(Data provided Opens)
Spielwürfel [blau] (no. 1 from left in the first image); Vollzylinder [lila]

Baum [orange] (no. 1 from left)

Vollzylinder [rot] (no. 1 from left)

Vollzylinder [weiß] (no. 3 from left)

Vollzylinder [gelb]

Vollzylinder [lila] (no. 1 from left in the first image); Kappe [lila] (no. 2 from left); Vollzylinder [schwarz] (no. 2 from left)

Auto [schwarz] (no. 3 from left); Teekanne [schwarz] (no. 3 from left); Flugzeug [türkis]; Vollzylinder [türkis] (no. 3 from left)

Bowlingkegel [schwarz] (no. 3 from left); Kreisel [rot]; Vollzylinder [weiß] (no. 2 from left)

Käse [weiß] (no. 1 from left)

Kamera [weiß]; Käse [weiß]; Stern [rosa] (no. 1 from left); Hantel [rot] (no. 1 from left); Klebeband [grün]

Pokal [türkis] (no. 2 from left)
(Data provided Closes)
* [Exercise directions]: Transcribe all of the entries without altering anything.

* [Answer for this exercise]:
Spielwürfel [blau] (no. 1 from left in the first image); Vollzylinder [lila]

Baum [orange] (no. 1 from left)

Vollzylinder [rot] (no. 1 from left)

Vollzylinder [weiß] (no. 3 from left)

Vollzylinder [gelb]

Vollzylinder [lila] (no. 1 from left in the first image); Kappe [lila] (no. 2 from left); Vollzylinder [schwarz] (no. 2 from left)

Auto [schwarz] (no. 3 from left); Teekanne [schwarz] (no. 3 from left); Flugzeug [türkis]; Vollzylinder [türkis] (no. 3 from left)

Bowlingkegel [schwarz] (no. 3 from left); Kreisel [rot]; Vollzylinder [weiß] (no. 2 from left)

Käse [weiß] (no. 1 from left)

Kamera [weiß]; Käse [weiß]; Stern [rosa] (no. 1 from left); Hantel [rot] (no. 1 from left); Klebeband [grün]

Pokal [türkis] (no. 2 from left)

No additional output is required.